▶ **Try it**:
Copy the data below word for word. Start at the line that contains "Is white matte refrigerator at left in" and end at the line that contains "That is False.", including both of those lines.

++++ Data for this task

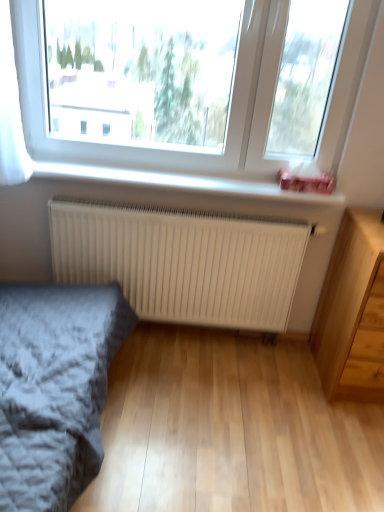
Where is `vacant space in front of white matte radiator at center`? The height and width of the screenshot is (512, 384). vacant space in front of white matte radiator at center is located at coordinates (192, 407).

++++++++
++++ Data for this task

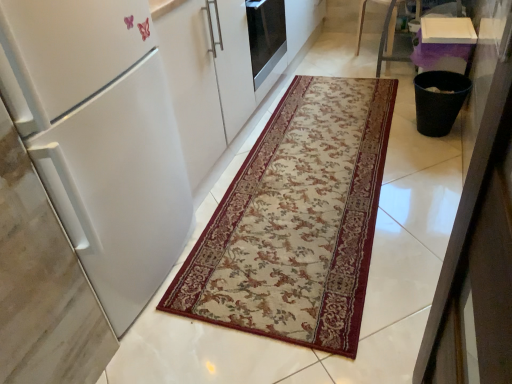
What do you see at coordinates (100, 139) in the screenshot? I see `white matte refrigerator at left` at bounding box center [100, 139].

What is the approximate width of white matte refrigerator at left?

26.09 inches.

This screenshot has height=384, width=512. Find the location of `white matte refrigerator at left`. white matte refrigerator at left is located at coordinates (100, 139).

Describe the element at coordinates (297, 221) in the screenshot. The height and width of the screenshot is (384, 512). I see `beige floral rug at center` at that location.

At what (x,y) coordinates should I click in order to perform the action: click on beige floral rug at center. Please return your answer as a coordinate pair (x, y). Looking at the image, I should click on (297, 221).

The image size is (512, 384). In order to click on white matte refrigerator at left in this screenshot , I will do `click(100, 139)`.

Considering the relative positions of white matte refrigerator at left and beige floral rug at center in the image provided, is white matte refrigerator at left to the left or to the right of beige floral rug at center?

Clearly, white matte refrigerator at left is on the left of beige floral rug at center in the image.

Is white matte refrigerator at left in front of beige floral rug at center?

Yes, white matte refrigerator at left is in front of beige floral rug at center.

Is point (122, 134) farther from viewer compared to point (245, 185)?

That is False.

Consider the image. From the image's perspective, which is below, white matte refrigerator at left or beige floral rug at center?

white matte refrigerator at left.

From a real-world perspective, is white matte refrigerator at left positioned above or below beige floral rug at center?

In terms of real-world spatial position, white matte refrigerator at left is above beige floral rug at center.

++++++++

▶ **Answer to the problem**:
Is white matte refrigerator at left in front of beige floral rug at center?

Yes, white matte refrigerator at left is in front of beige floral rug at center.

Is point (122, 134) farther from viewer compared to point (245, 185)?

That is False.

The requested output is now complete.